▶ **To do**: Retype the data that follows line by line, exactly, and leave its pictures out.

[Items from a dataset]
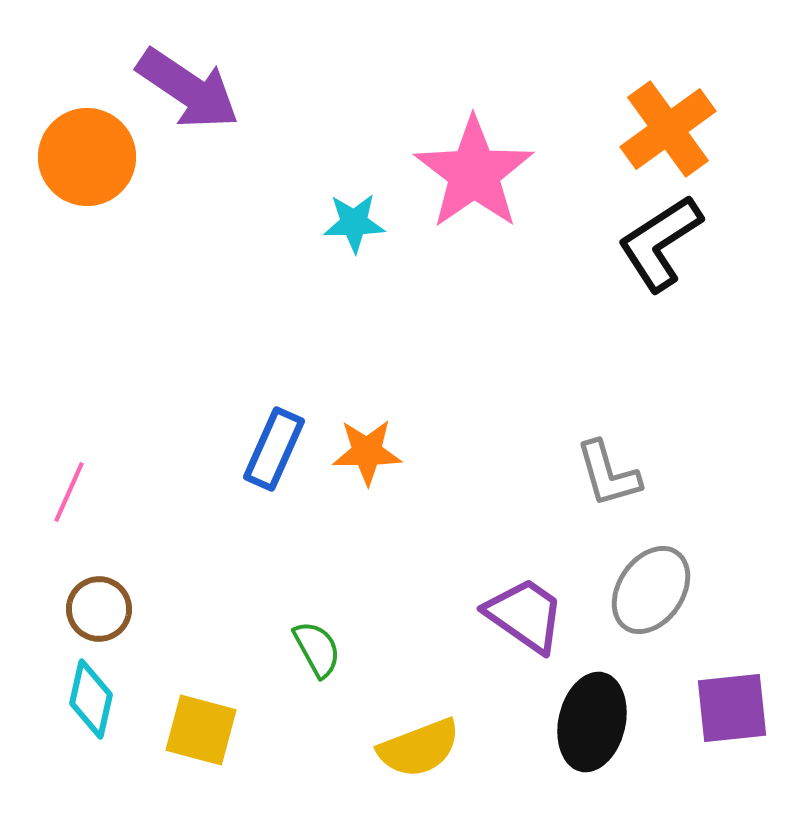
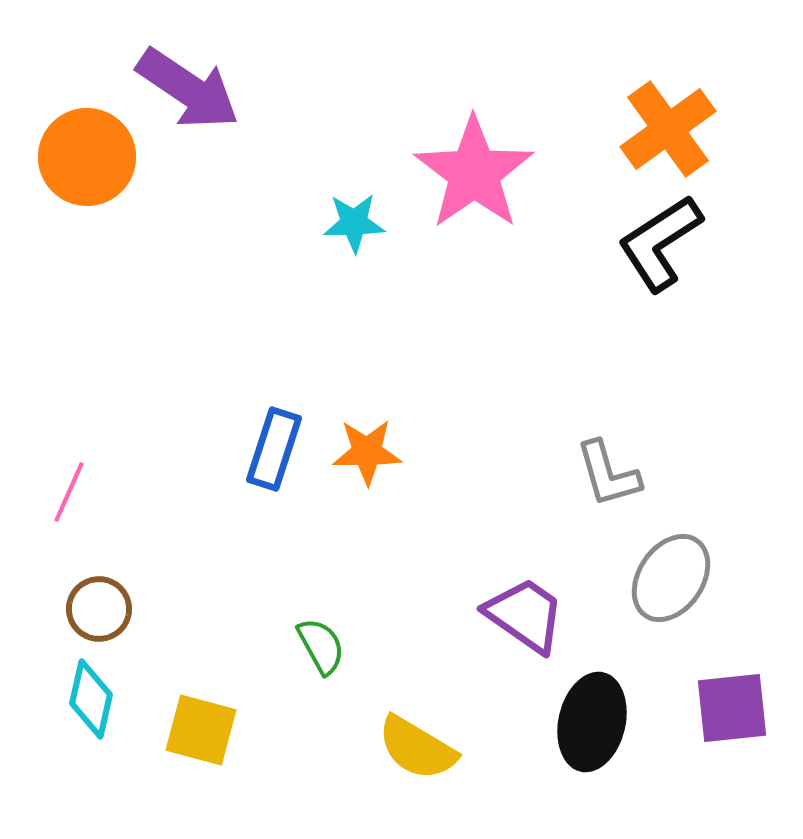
blue rectangle: rotated 6 degrees counterclockwise
gray ellipse: moved 20 px right, 12 px up
green semicircle: moved 4 px right, 3 px up
yellow semicircle: moved 2 px left; rotated 52 degrees clockwise
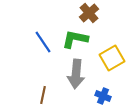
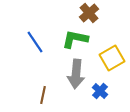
blue line: moved 8 px left
blue cross: moved 3 px left, 5 px up; rotated 21 degrees clockwise
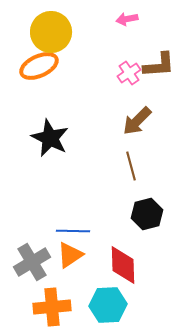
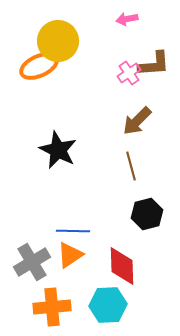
yellow circle: moved 7 px right, 9 px down
brown L-shape: moved 5 px left, 1 px up
black star: moved 8 px right, 12 px down
red diamond: moved 1 px left, 1 px down
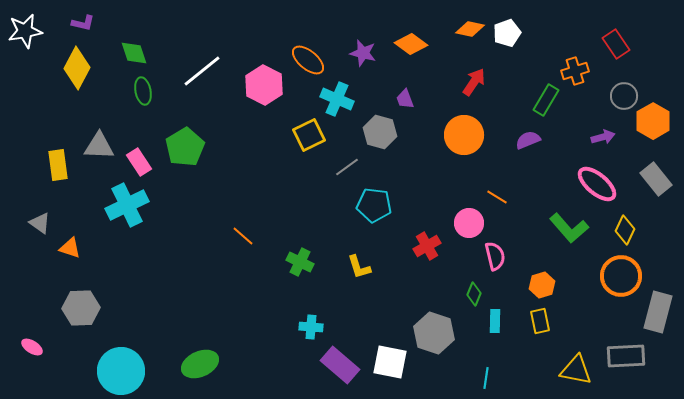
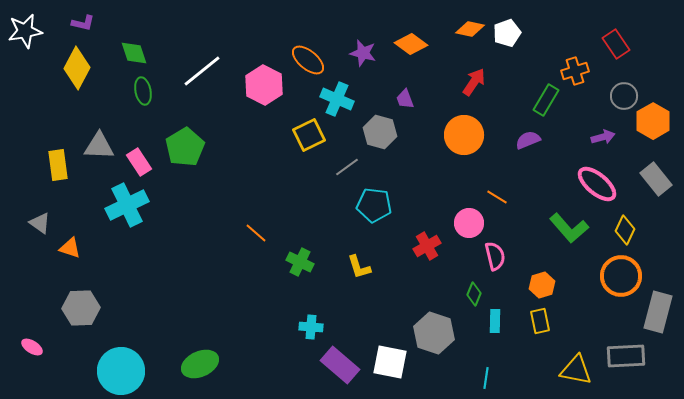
orange line at (243, 236): moved 13 px right, 3 px up
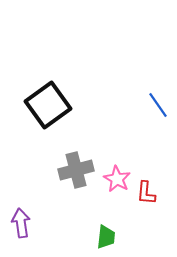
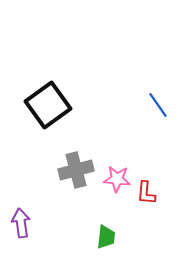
pink star: rotated 24 degrees counterclockwise
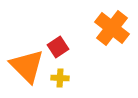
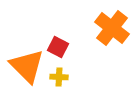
red square: rotated 30 degrees counterclockwise
yellow cross: moved 1 px left, 1 px up
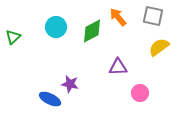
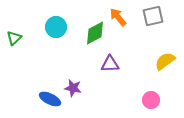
gray square: rotated 25 degrees counterclockwise
green diamond: moved 3 px right, 2 px down
green triangle: moved 1 px right, 1 px down
yellow semicircle: moved 6 px right, 14 px down
purple triangle: moved 8 px left, 3 px up
purple star: moved 3 px right, 4 px down
pink circle: moved 11 px right, 7 px down
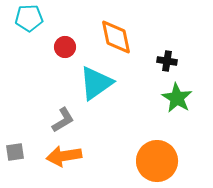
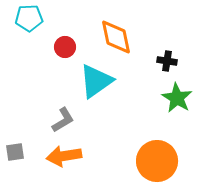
cyan triangle: moved 2 px up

▶ **Result for this task**:
blue rectangle: rotated 6 degrees counterclockwise
gray ellipse: moved 20 px right, 12 px up
green semicircle: moved 4 px right, 3 px up
yellow semicircle: moved 2 px left; rotated 52 degrees clockwise
blue line: moved 8 px left
blue cross: moved 3 px left, 5 px up; rotated 21 degrees clockwise
yellow circle: moved 7 px right, 9 px down
brown L-shape: moved 5 px left, 1 px up
black star: moved 8 px right, 12 px down
red diamond: moved 1 px left, 1 px down
orange line at (243, 236): moved 13 px right, 3 px up
pink star: rotated 24 degrees counterclockwise
red square: rotated 30 degrees counterclockwise
yellow cross: moved 1 px left, 1 px up
gray square: rotated 25 degrees counterclockwise
green diamond: moved 3 px right, 2 px down
green triangle: moved 1 px right, 1 px down
yellow semicircle: moved 6 px right, 14 px down
purple triangle: moved 8 px left, 3 px up
purple star: moved 3 px right, 4 px down
pink circle: moved 11 px right, 7 px down
cyan triangle: moved 2 px up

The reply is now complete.